= INSTRUCTIONS TO FOLLOW =
Your answer must be the lines from the one containing "appeared: brown bowl" through the last line below, copied exactly, with no pictures.

(Recorded data)
┄┄┄┄┄┄┄┄┄┄
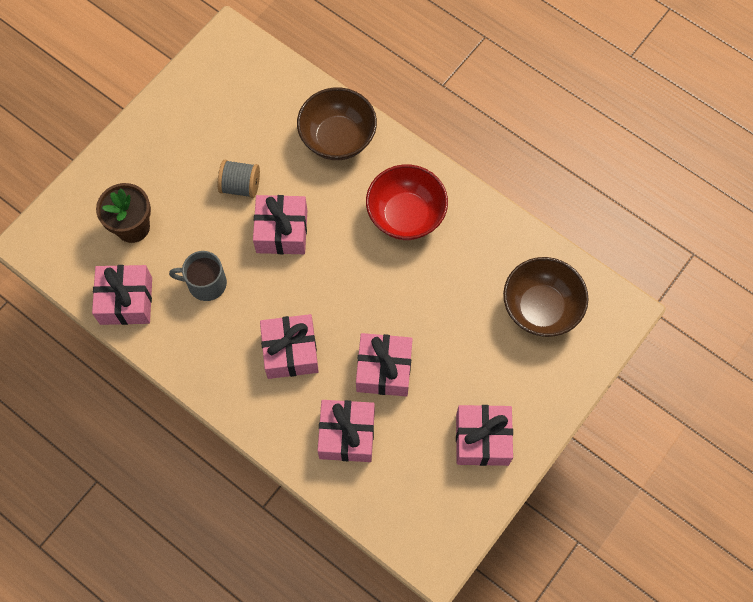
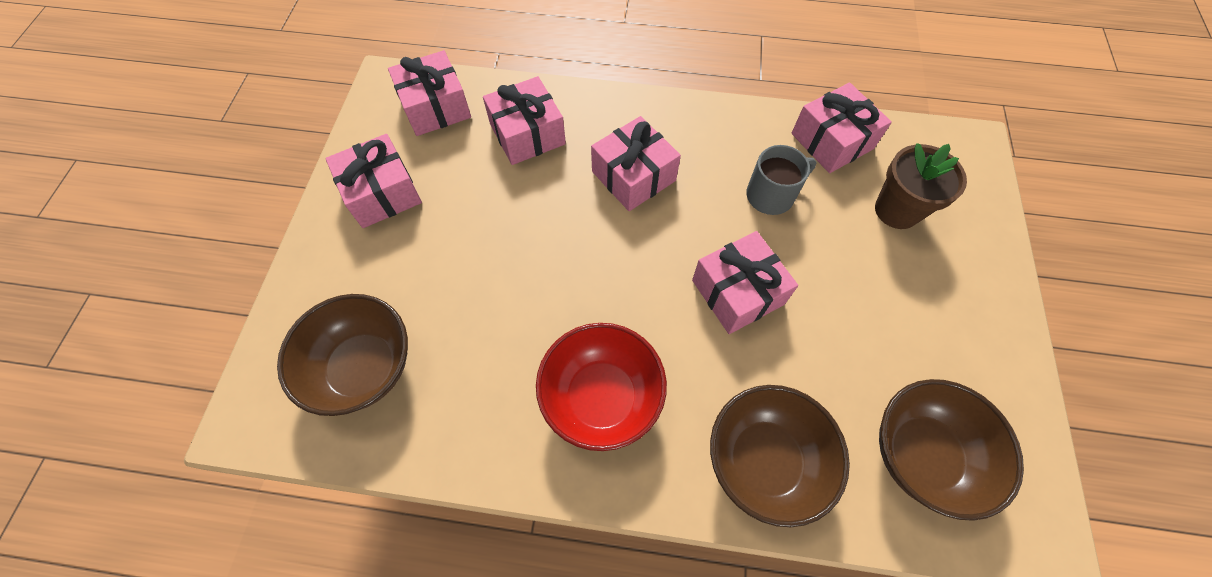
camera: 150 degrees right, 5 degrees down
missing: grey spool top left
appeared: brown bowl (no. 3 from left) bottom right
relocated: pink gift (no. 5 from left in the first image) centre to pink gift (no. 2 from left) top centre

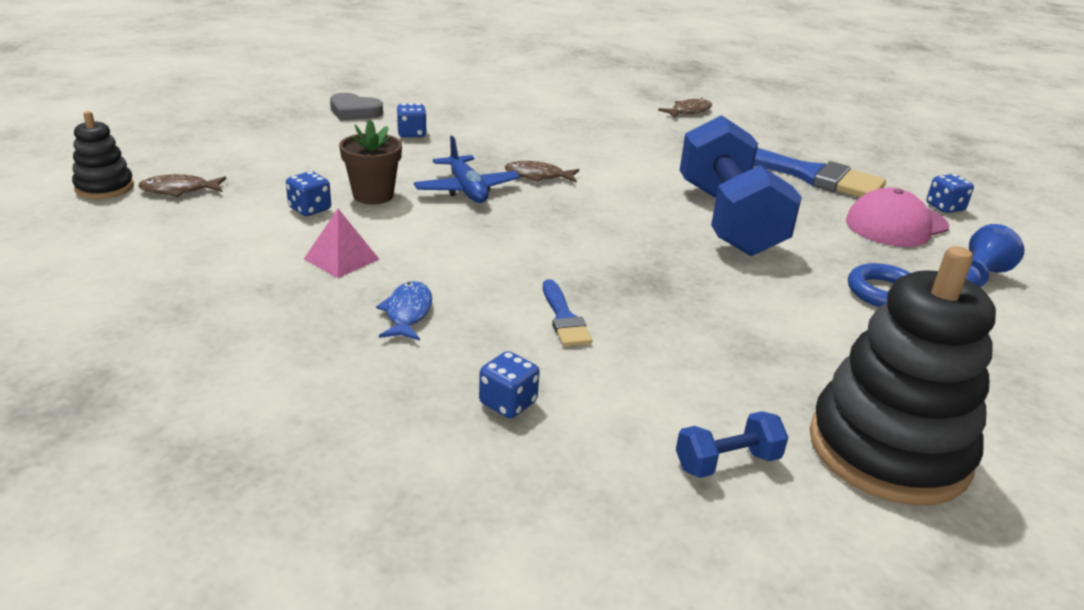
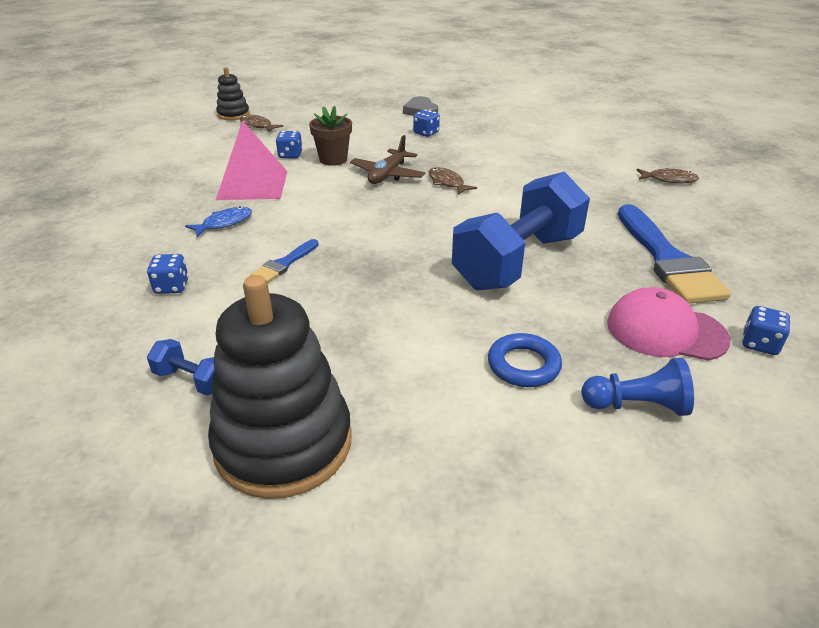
camera: 50 degrees right, 5 degrees up
colour: blue plane top centre to brown plane top centre
size: pink pyramid middle left = top left x1.80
┄┄┄┄┄┄┄┄┄┄
= TASK RESULT =
appeared: brown bowl (no. 3 from left) bottom right
relocated: pink gift (no. 5 from left in the first image) centre to pink gift (no. 2 from left) top centre

camera: 50 degrees right, 5 degrees up
colour: blue plane top centre to brown plane top centre
size: pink pyramid middle left = top left x1.80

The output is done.